Without including any picture, return the complete set of records exactly.
### INPUT DATA ###
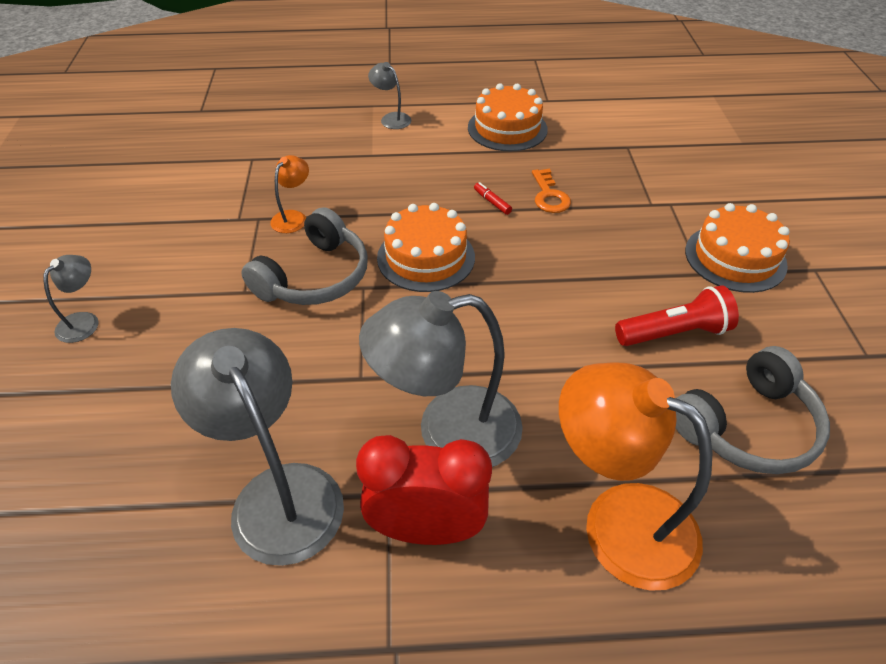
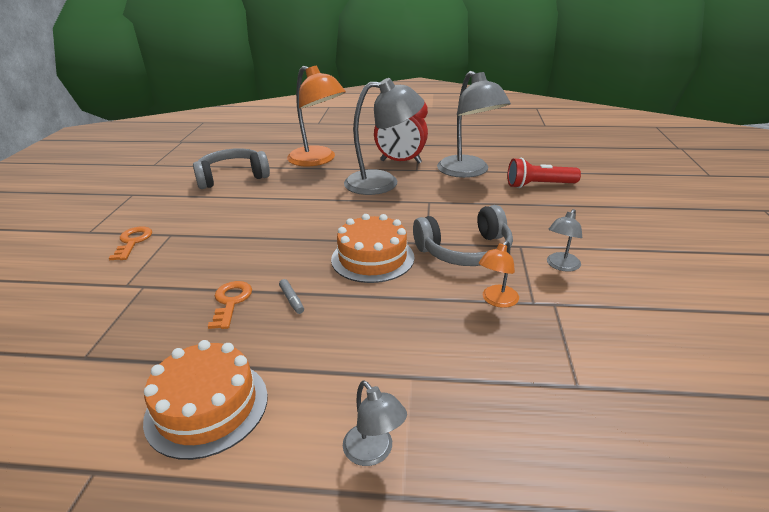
camera: 170 degrees left, 15 degrees down
(84, 321) = (634, 236): grey lamp -> grey lamp (561, 266)
(315, 277) = (465, 251): grey headphones -> grey headphones turned 150 degrees counterclockwise
(492, 202) = (292, 300): red marker -> grey marker
(675, 333) = (227, 208): red flashlight -> red flashlight (538, 185)
(735, 258) = (133, 241): orange cake -> orange key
###
[REPLY]
camera: 170 degrees left, 15 degrees down
(84, 321) = (634, 236): grey lamp -> grey lamp (561, 266)
(315, 277) = (465, 251): grey headphones -> grey headphones turned 150 degrees counterclockwise
(492, 202) = (292, 300): red marker -> grey marker
(675, 333) = (227, 208): red flashlight -> red flashlight (538, 185)
(735, 258) = (133, 241): orange cake -> orange key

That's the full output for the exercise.